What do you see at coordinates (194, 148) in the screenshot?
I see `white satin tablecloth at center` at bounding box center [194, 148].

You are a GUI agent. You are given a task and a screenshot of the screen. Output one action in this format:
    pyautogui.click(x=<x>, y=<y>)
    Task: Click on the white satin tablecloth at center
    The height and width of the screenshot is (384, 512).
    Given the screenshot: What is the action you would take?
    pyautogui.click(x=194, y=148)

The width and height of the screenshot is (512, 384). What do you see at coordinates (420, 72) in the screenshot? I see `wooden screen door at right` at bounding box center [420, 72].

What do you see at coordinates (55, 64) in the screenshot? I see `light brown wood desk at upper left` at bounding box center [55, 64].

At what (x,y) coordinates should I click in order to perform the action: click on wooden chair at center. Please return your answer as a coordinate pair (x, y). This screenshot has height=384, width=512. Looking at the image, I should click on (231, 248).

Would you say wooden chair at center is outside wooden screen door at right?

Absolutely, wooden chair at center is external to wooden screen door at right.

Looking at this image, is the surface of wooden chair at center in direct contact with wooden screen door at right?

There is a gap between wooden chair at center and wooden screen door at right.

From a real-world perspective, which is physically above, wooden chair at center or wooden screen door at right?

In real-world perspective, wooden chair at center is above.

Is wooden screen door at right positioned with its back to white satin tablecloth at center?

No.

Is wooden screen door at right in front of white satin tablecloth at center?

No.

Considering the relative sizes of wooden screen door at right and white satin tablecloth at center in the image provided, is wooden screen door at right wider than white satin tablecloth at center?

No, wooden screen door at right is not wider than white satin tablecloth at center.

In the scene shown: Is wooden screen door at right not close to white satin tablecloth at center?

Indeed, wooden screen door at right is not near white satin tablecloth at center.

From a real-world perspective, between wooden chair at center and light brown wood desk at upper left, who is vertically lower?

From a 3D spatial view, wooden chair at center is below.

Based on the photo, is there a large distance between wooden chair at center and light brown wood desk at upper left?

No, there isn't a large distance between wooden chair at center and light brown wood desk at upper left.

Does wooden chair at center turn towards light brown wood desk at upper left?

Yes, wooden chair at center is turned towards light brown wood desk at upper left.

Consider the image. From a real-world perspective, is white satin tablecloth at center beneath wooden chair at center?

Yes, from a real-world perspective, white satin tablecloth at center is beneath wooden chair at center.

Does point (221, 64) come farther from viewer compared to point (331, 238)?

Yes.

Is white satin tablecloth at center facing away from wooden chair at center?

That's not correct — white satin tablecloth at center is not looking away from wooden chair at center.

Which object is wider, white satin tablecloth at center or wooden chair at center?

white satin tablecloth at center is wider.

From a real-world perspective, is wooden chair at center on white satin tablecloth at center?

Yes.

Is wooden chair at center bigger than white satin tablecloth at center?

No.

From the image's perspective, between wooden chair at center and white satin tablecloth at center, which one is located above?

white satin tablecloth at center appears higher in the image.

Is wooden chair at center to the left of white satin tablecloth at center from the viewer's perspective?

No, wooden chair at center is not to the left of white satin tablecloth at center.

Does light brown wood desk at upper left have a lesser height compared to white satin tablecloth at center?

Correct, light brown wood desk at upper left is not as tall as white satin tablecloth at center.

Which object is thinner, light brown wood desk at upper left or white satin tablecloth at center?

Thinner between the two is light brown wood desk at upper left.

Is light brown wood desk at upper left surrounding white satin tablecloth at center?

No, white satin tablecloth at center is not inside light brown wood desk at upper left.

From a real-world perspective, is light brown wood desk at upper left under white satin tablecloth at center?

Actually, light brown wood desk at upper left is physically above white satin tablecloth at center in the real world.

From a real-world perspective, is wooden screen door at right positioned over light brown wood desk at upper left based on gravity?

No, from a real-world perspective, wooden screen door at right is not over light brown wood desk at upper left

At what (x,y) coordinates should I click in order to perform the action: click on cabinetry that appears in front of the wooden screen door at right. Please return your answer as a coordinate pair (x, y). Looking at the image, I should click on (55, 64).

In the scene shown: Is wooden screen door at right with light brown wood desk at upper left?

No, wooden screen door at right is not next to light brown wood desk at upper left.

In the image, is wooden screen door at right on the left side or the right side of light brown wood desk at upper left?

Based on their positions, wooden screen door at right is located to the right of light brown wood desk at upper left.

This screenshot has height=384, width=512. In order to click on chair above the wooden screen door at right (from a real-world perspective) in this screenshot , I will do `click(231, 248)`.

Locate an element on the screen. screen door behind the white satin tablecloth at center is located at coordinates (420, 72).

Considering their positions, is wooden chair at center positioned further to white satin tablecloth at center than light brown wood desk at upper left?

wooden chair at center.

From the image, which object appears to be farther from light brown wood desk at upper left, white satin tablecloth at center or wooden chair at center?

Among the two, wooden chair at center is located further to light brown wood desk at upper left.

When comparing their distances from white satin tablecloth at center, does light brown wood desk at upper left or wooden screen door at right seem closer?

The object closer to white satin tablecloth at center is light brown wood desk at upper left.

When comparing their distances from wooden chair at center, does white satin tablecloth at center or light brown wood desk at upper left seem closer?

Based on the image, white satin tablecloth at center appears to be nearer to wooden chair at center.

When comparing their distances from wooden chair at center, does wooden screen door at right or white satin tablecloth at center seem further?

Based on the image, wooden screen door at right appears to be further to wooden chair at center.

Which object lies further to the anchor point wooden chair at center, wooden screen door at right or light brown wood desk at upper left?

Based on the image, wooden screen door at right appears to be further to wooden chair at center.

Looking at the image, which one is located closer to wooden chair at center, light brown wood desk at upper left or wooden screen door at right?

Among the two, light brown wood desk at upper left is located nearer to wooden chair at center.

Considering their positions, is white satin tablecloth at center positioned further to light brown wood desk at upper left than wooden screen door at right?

:::::

▶ _What the task requires_
Copy all of the material above word for word, keeping every line unchanged.

▶ _Solution to this problem_
What do you see at coordinates (194, 148) in the screenshot?
I see `white satin tablecloth at center` at bounding box center [194, 148].

You are a GUI agent. You are given a task and a screenshot of the screen. Output one action in this format:
    pyautogui.click(x=<x>, y=<y>)
    Task: Click on the white satin tablecloth at center
    The height and width of the screenshot is (384, 512).
    Given the screenshot: What is the action you would take?
    pyautogui.click(x=194, y=148)

The width and height of the screenshot is (512, 384). What do you see at coordinates (420, 72) in the screenshot? I see `wooden screen door at right` at bounding box center [420, 72].

What do you see at coordinates (55, 64) in the screenshot? I see `light brown wood desk at upper left` at bounding box center [55, 64].

At what (x,y) coordinates should I click in order to perform the action: click on wooden chair at center. Please return your answer as a coordinate pair (x, y). This screenshot has height=384, width=512. Looking at the image, I should click on (231, 248).

Would you say wooden chair at center is outside wooden screen door at right?

Absolutely, wooden chair at center is external to wooden screen door at right.

Looking at this image, is the surface of wooden chair at center in direct contact with wooden screen door at right?

There is a gap between wooden chair at center and wooden screen door at right.

From a real-world perspective, which is physically above, wooden chair at center or wooden screen door at right?

In real-world perspective, wooden chair at center is above.

Is wooden screen door at right positioned with its back to white satin tablecloth at center?

No.

Is wooden screen door at right in front of white satin tablecloth at center?

No.

Considering the relative sizes of wooden screen door at right and white satin tablecloth at center in the image provided, is wooden screen door at right wider than white satin tablecloth at center?

No, wooden screen door at right is not wider than white satin tablecloth at center.

In the scene shown: Is wooden screen door at right not close to white satin tablecloth at center?

Indeed, wooden screen door at right is not near white satin tablecloth at center.

From a real-world perspective, between wooden chair at center and light brown wood desk at upper left, who is vertically lower?

From a 3D spatial view, wooden chair at center is below.

Based on the photo, is there a large distance between wooden chair at center and light brown wood desk at upper left?

No, there isn't a large distance between wooden chair at center and light brown wood desk at upper left.

Does wooden chair at center turn towards light brown wood desk at upper left?

Yes, wooden chair at center is turned towards light brown wood desk at upper left.

Consider the image. From a real-world perspective, is white satin tablecloth at center beneath wooden chair at center?

Yes, from a real-world perspective, white satin tablecloth at center is beneath wooden chair at center.

Does point (221, 64) come farther from viewer compared to point (331, 238)?

Yes.

Is white satin tablecloth at center facing away from wooden chair at center?

That's not correct — white satin tablecloth at center is not looking away from wooden chair at center.

Which object is wider, white satin tablecloth at center or wooden chair at center?

white satin tablecloth at center is wider.

From a real-world perspective, is wooden chair at center on white satin tablecloth at center?

Yes.

Is wooden chair at center bigger than white satin tablecloth at center?

No.

From the image's perspective, between wooden chair at center and white satin tablecloth at center, which one is located above?

white satin tablecloth at center appears higher in the image.

Is wooden chair at center to the left of white satin tablecloth at center from the viewer's perspective?

No, wooden chair at center is not to the left of white satin tablecloth at center.

Does light brown wood desk at upper left have a lesser height compared to white satin tablecloth at center?

Correct, light brown wood desk at upper left is not as tall as white satin tablecloth at center.

Which object is thinner, light brown wood desk at upper left or white satin tablecloth at center?

Thinner between the two is light brown wood desk at upper left.

Is light brown wood desk at upper left surrounding white satin tablecloth at center?

No, white satin tablecloth at center is not inside light brown wood desk at upper left.

From a real-world perspective, is light brown wood desk at upper left under white satin tablecloth at center?

Actually, light brown wood desk at upper left is physically above white satin tablecloth at center in the real world.

From a real-world perspective, is wooden screen door at right positioned over light brown wood desk at upper left based on gravity?

No, from a real-world perspective, wooden screen door at right is not over light brown wood desk at upper left

At what (x,y) coordinates should I click in order to perform the action: click on cabinetry that appears in front of the wooden screen door at right. Please return your answer as a coordinate pair (x, y). Looking at the image, I should click on (55, 64).

In the scene shown: Is wooden screen door at right with light brown wood desk at upper left?

No, wooden screen door at right is not next to light brown wood desk at upper left.

In the image, is wooden screen door at right on the left side or the right side of light brown wood desk at upper left?

Based on their positions, wooden screen door at right is located to the right of light brown wood desk at upper left.

This screenshot has height=384, width=512. In order to click on chair above the wooden screen door at right (from a real-world perspective) in this screenshot , I will do `click(231, 248)`.

Locate an element on the screen. screen door behind the white satin tablecloth at center is located at coordinates (420, 72).

Considering their positions, is wooden chair at center positioned further to white satin tablecloth at center than light brown wood desk at upper left?

wooden chair at center.

From the image, which object appears to be farther from light brown wood desk at upper left, white satin tablecloth at center or wooden chair at center?

Among the two, wooden chair at center is located further to light brown wood desk at upper left.

When comparing their distances from white satin tablecloth at center, does light brown wood desk at upper left or wooden screen door at right seem closer?

The object closer to white satin tablecloth at center is light brown wood desk at upper left.

When comparing their distances from wooden chair at center, does white satin tablecloth at center or light brown wood desk at upper left seem closer?

Based on the image, white satin tablecloth at center appears to be nearer to wooden chair at center.

When comparing their distances from wooden chair at center, does wooden screen door at right or white satin tablecloth at center seem further?

Based on the image, wooden screen door at right appears to be further to wooden chair at center.

Which object lies further to the anchor point wooden chair at center, wooden screen door at right or light brown wood desk at upper left?

Based on the image, wooden screen door at right appears to be further to wooden chair at center.

Looking at the image, which one is located closer to wooden chair at center, light brown wood desk at upper left or wooden screen door at right?

Among the two, light brown wood desk at upper left is located nearer to wooden chair at center.

Considering their positions, is white satin tablecloth at center positioned further to light brown wood desk at upper left than wooden screen door at right?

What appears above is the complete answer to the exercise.